-- The data follows --

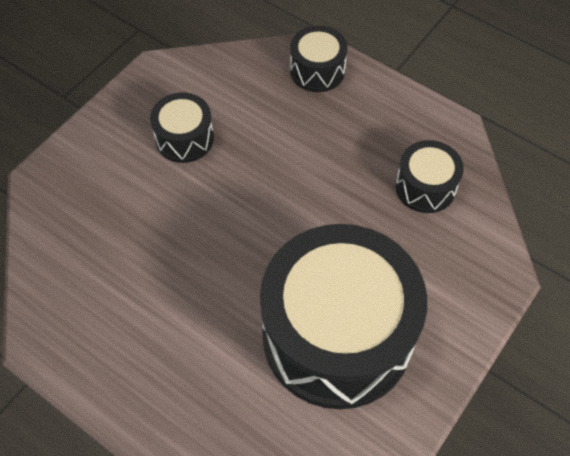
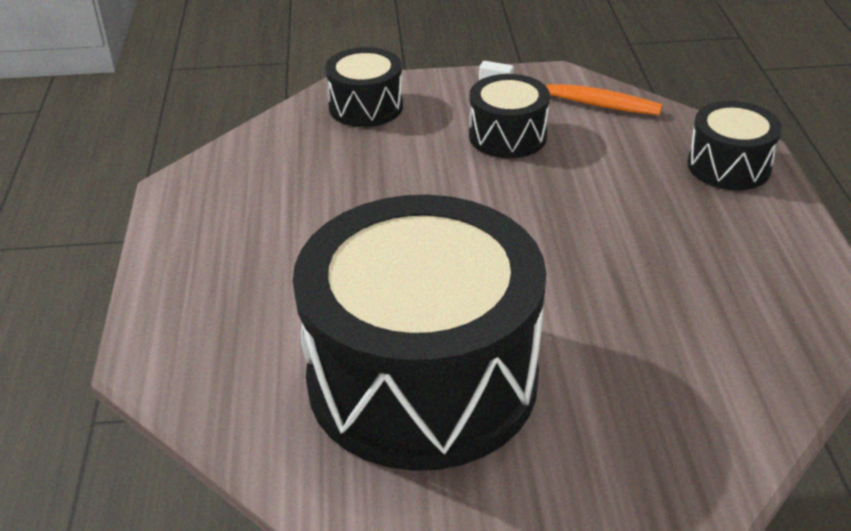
camera: 50 degrees right, 20 degrees down
(186, 81) = (573, 99): none -> orange toothbrush
(425, 187) = (720, 335): black drum -> black drum (366, 107)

-- The data concluded --

Exercise requirements →
Quote exactly what appears from the line containing "(186, 81) = (573, 99): none" through the final line of the listing above, including both of those lines.

Output of the exercise →
(186, 81) = (573, 99): none -> orange toothbrush
(425, 187) = (720, 335): black drum -> black drum (366, 107)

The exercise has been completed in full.